**EXERCISE PROMPT:** Everything from the line with "(462, 509) = (145, 345): pink" to the end of the data below must be returned exactly as it is, and nothing besides.

**RECORDED INFORMATION:**
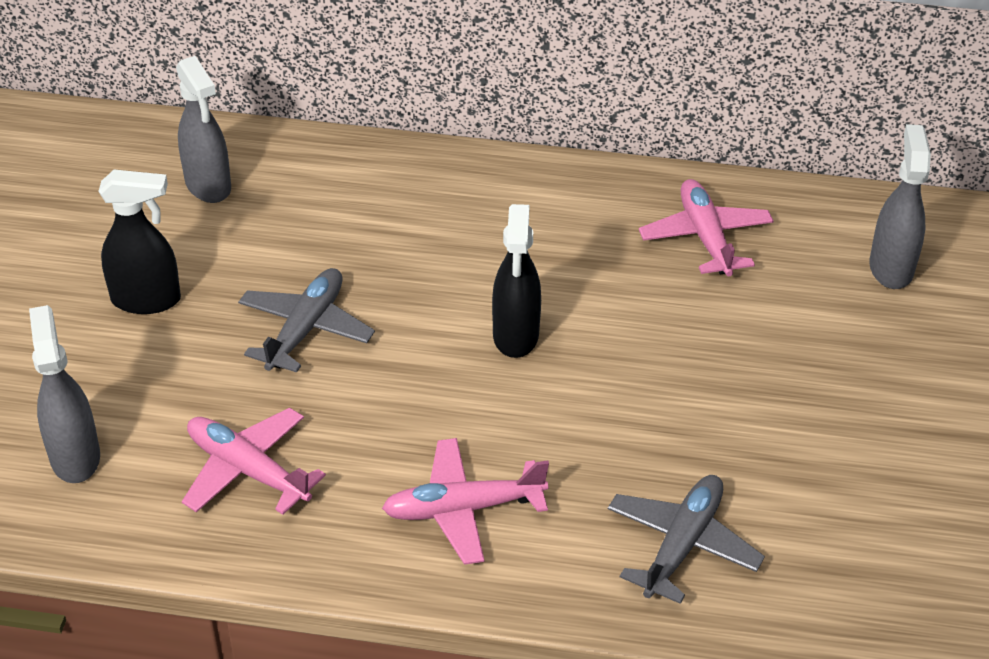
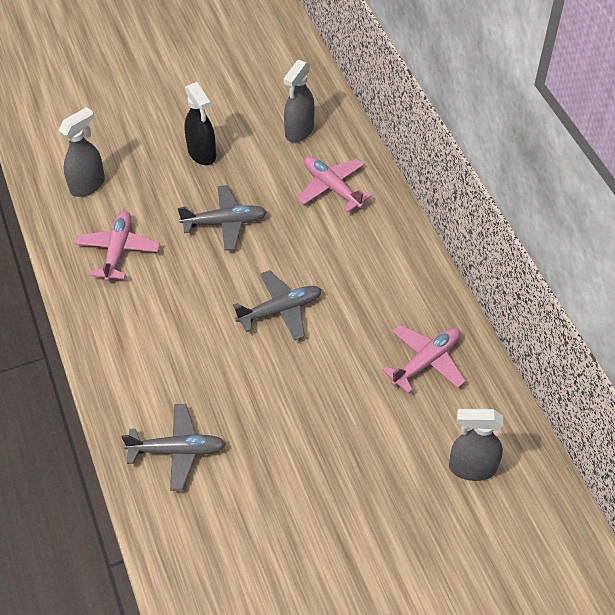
camera: 60 degrees right, 10 degrees up
(462, 509) = (145, 345): pink plane -> pink plane (331, 187)
(516, 336) = (280, 310): black spray bottle -> grey plane
(890, 268) = (471, 468): grey spray bottle -> grey spray bottle turned 150 degrees counterclockwise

**WRITTEN RESPONSE:**
(462, 509) = (145, 345): pink plane -> pink plane (331, 187)
(516, 336) = (280, 310): black spray bottle -> grey plane
(890, 268) = (471, 468): grey spray bottle -> grey spray bottle turned 150 degrees counterclockwise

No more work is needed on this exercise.